+++ Extracted material

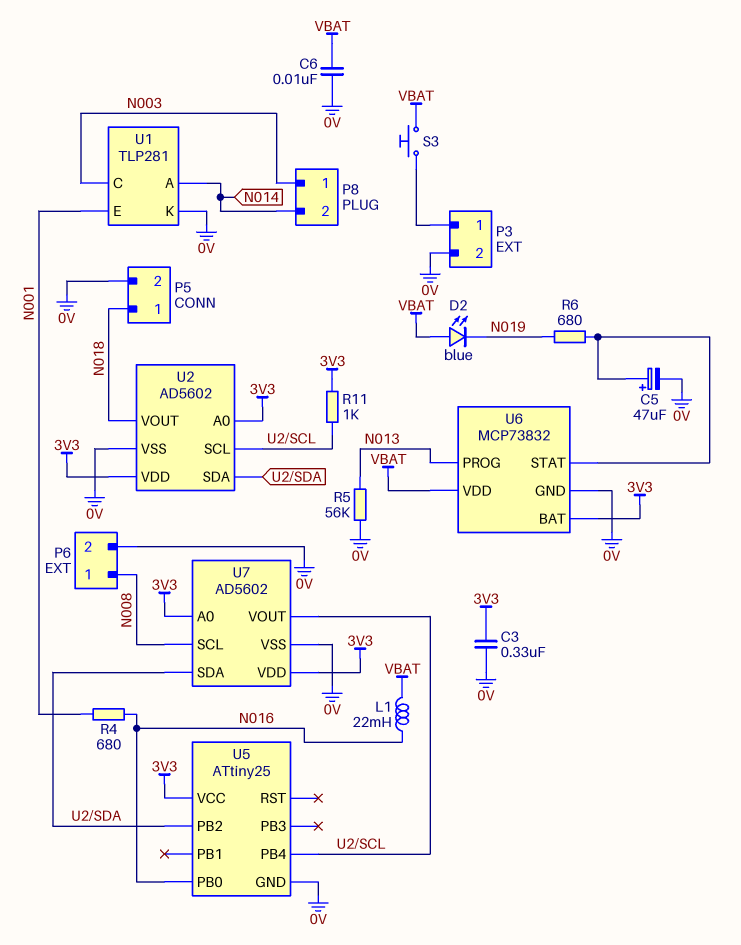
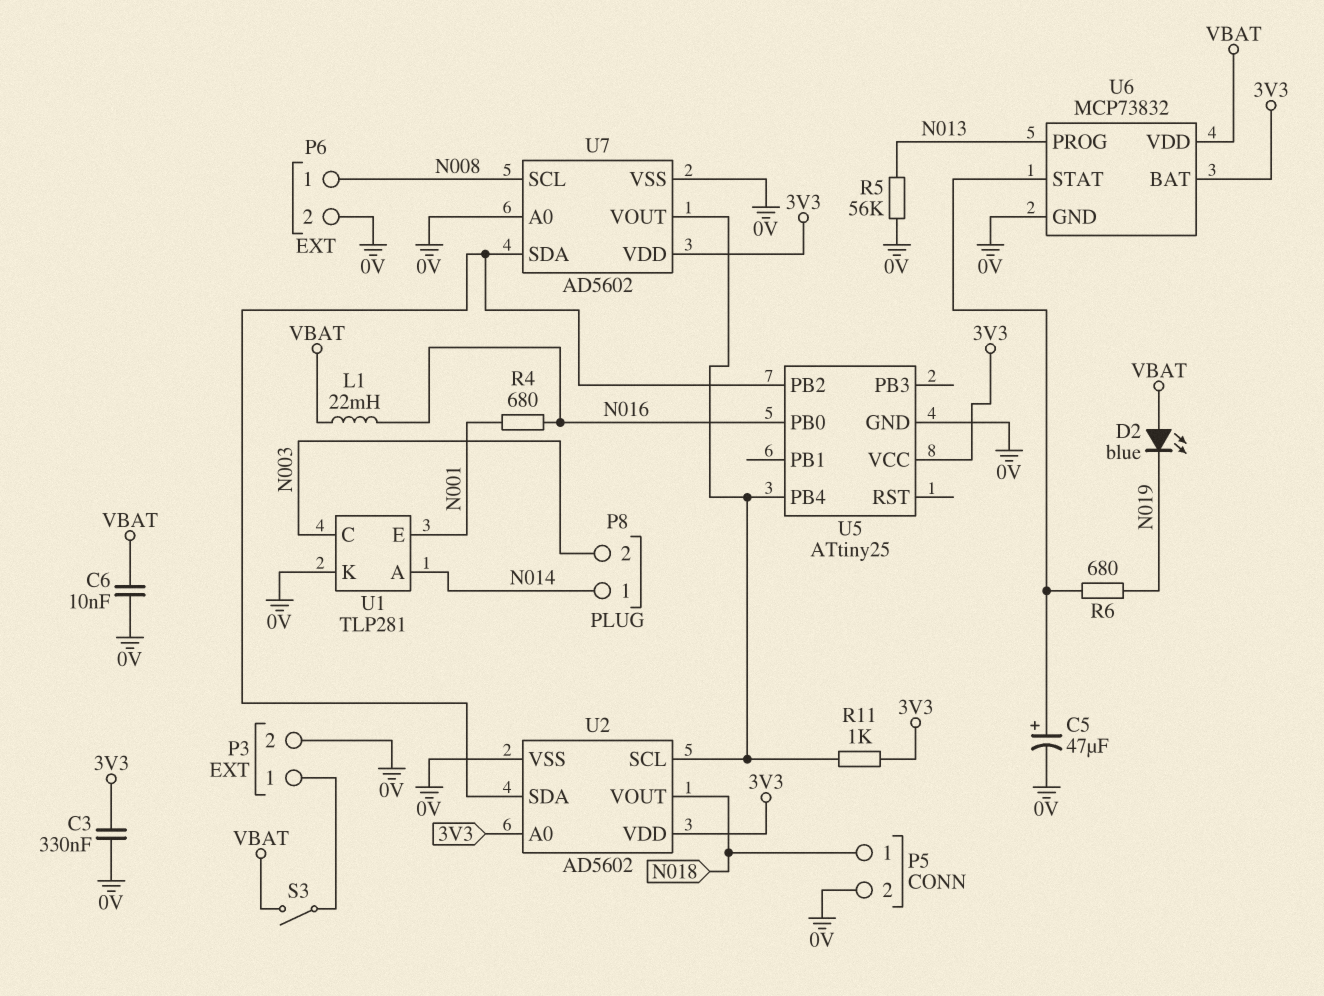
P8 pin 1: N003 -> N014
P8 pin 2: N014 -> N003
S3: button (P3/1, VBAT) -> switch (P3/1, VBAT)
U7 pin A0: 3V3 -> 0V

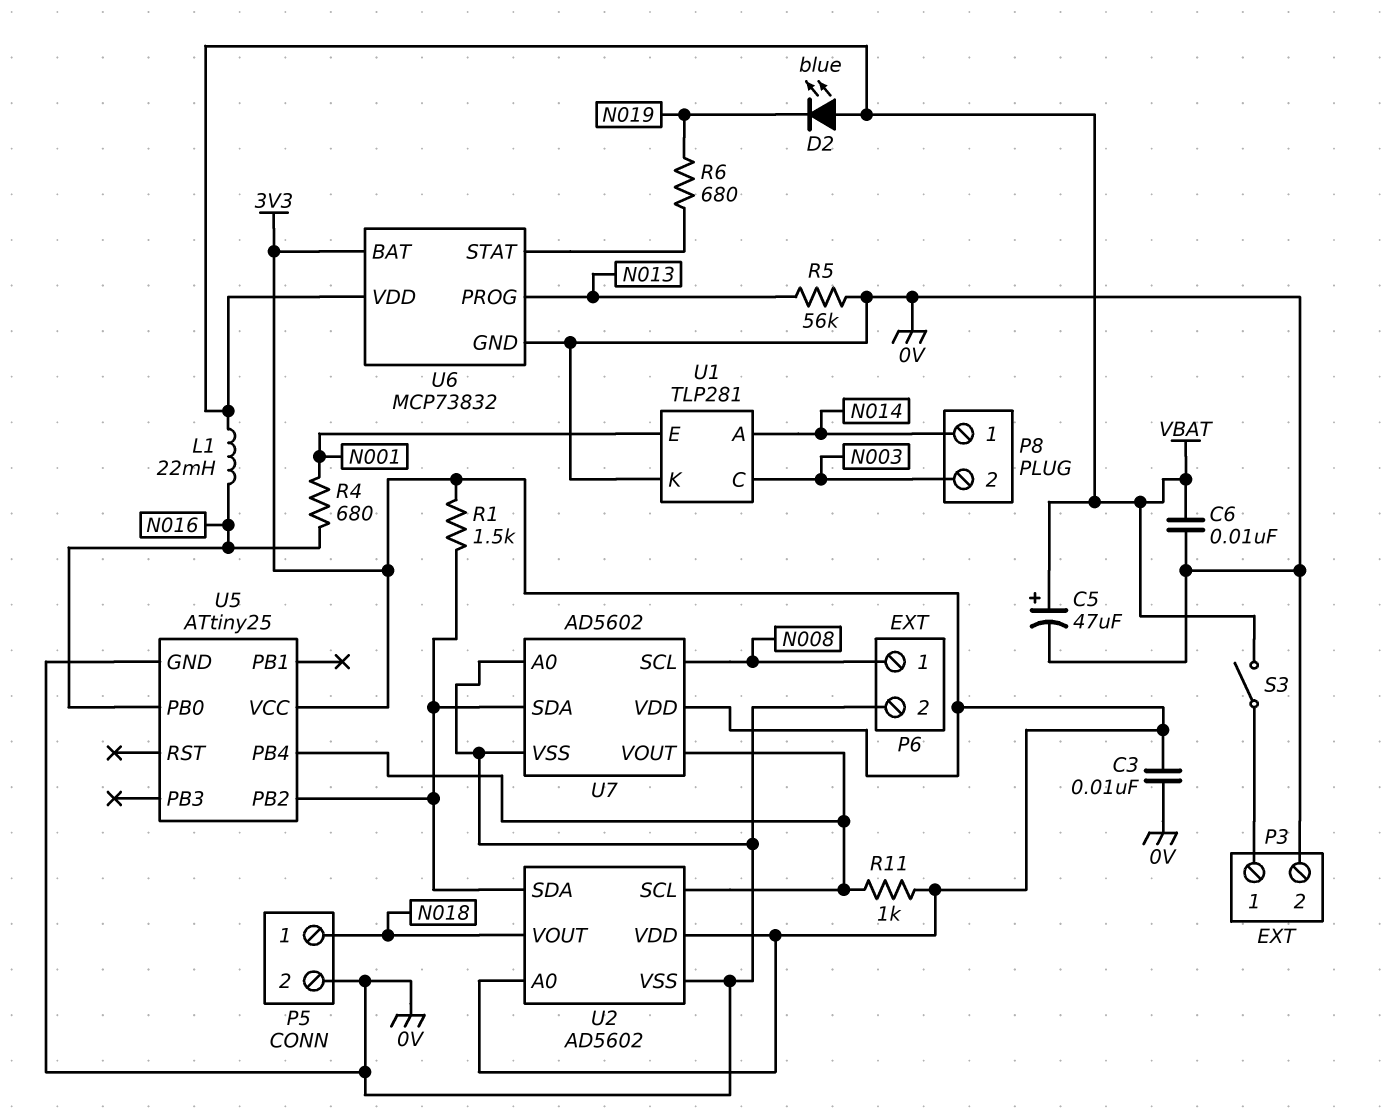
C3: 330nF (0V, 3V3) -> 10nF (0V, 3V3)
C5: 47uF (plus U6/STAT, minus 0V) -> 47uF (plus VBAT, minus 0V)
R1: none -> 1.5k (3V3, U2/SDA)

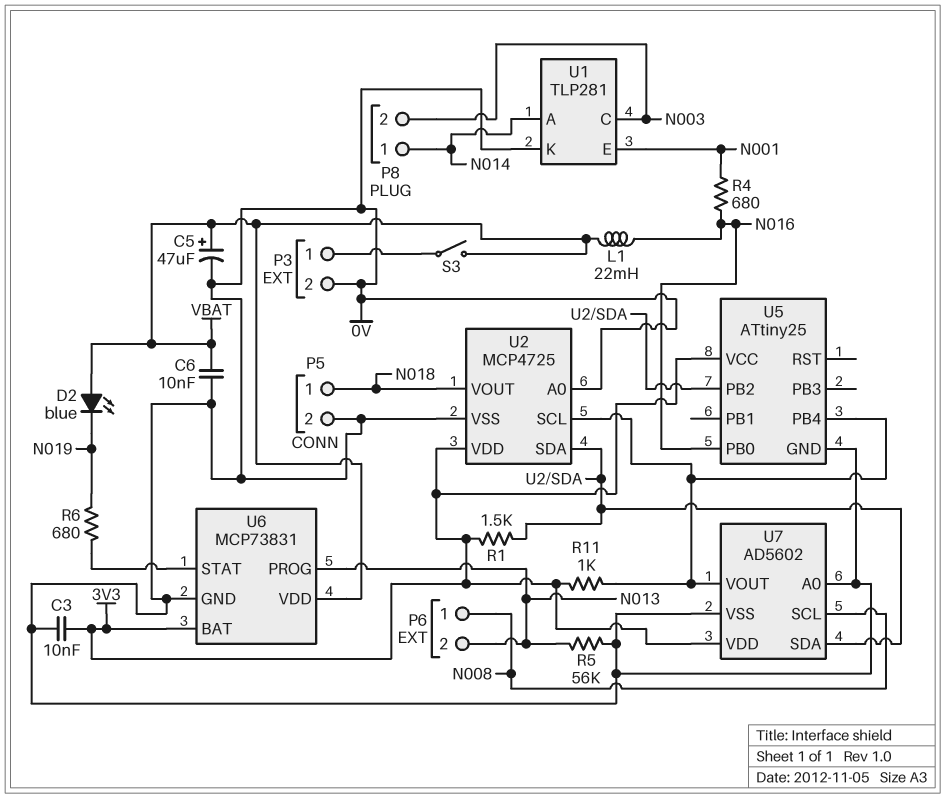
P6 pin 2: 0V -> N013
U2: AD5602 -> MCP4725
U2 pin A0: 3V3 -> 0V
U6: MCP73832 -> MCP73831

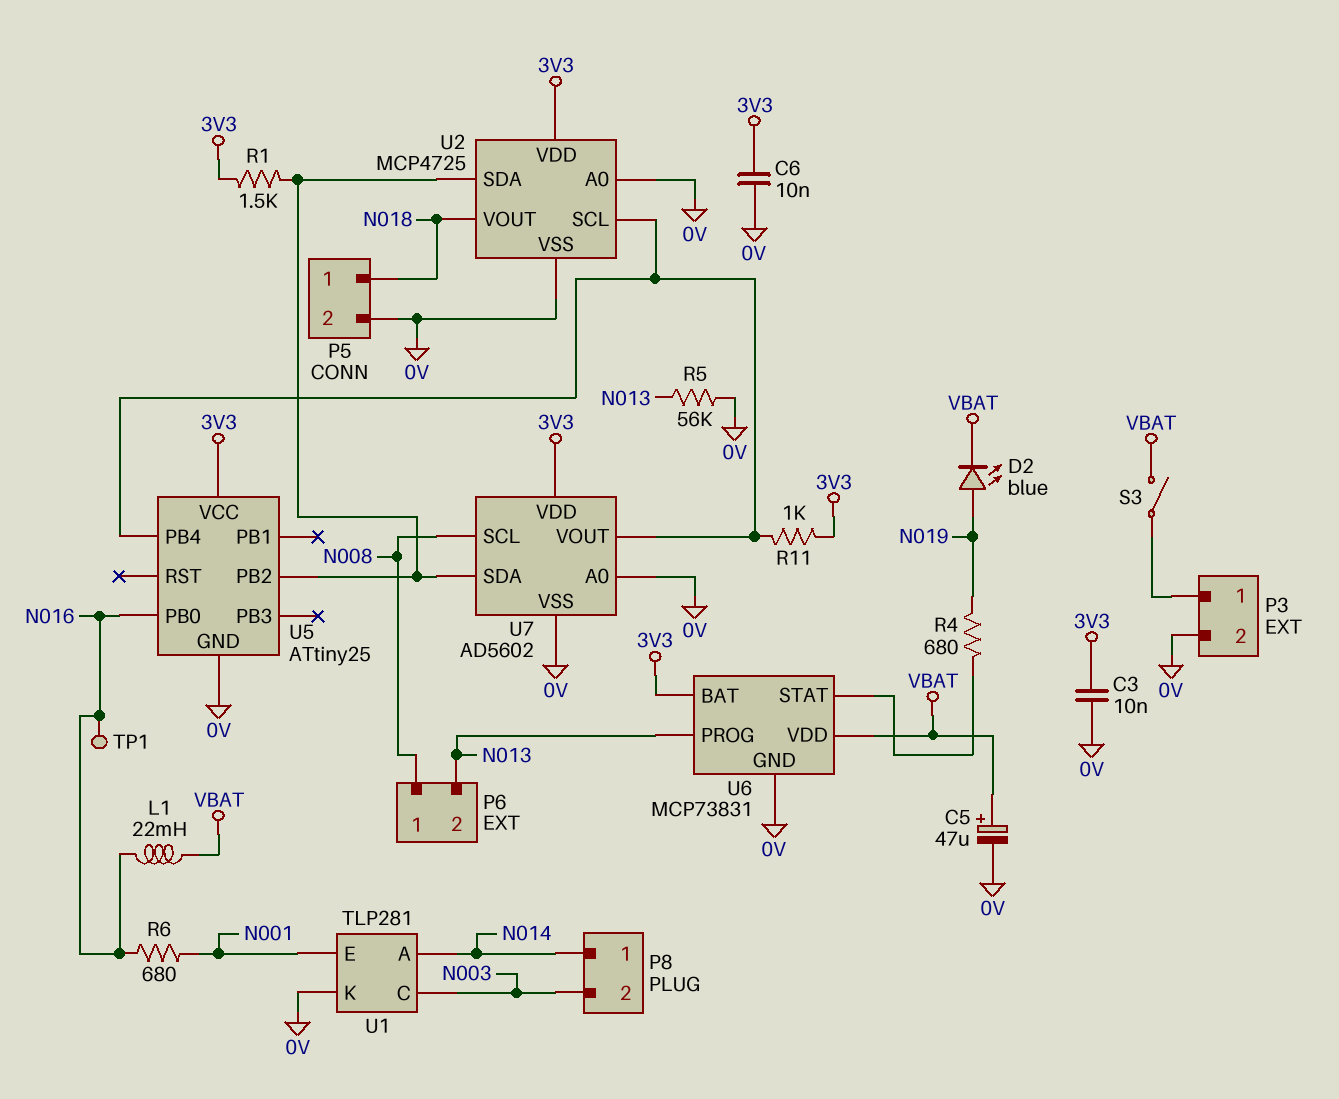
C6: 10nF (0V, VBAT) -> 10nF (0V, 3V3)
D2: LED blue (A VBAT, K N019) -> LED blue (A N019, K VBAT)
R4: 680 (N001, N016) -> 680 (N019, U6/STAT)
R6: 680 (N019, U6/STAT) -> 680 (N001, N016)
TP1: none -> test point (N016)

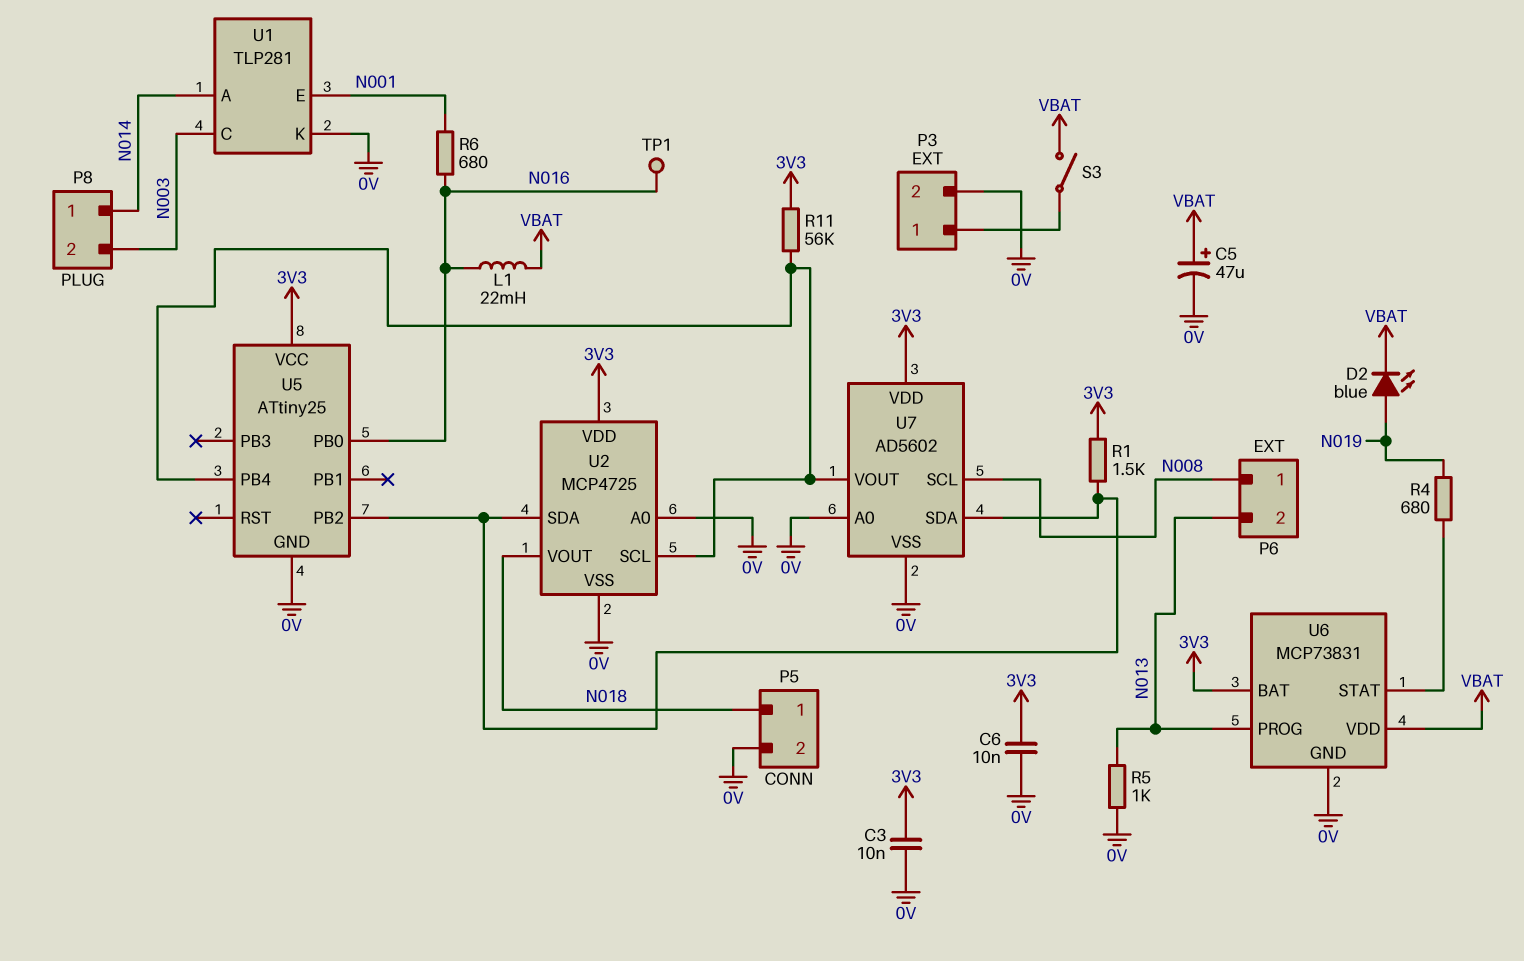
R5: 56k (0V, N013) -> 1k (0V, N013)
R11: 1k (3V3, U2/SCL) -> 56k (3V3, U2/SCL)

++++++

Work required:
Repeat the material above verbatim. Leave the pictures behind.

The completed task:
P8 pin 1: N003 -> N014
P8 pin 2: N014 -> N003
S3: button (P3/1, VBAT) -> switch (P3/1, VBAT)
U7 pin A0: 3V3 -> 0V

C3: 330nF (0V, 3V3) -> 10nF (0V, 3V3)
C5: 47uF (plus U6/STAT, minus 0V) -> 47uF (plus VBAT, minus 0V)
R1: none -> 1.5k (3V3, U2/SDA)

P6 pin 2: 0V -> N013
U2: AD5602 -> MCP4725
U2 pin A0: 3V3 -> 0V
U6: MCP73832 -> MCP73831

C6: 10nF (0V, VBAT) -> 10nF (0V, 3V3)
D2: LED blue (A VBAT, K N019) -> LED blue (A N019, K VBAT)
R4: 680 (N001, N016) -> 680 (N019, U6/STAT)
R6: 680 (N019, U6/STAT) -> 680 (N001, N016)
TP1: none -> test point (N016)

R5: 56k (0V, N013) -> 1k (0V, N013)
R11: 1k (3V3, U2/SCL) -> 56k (3V3, U2/SCL)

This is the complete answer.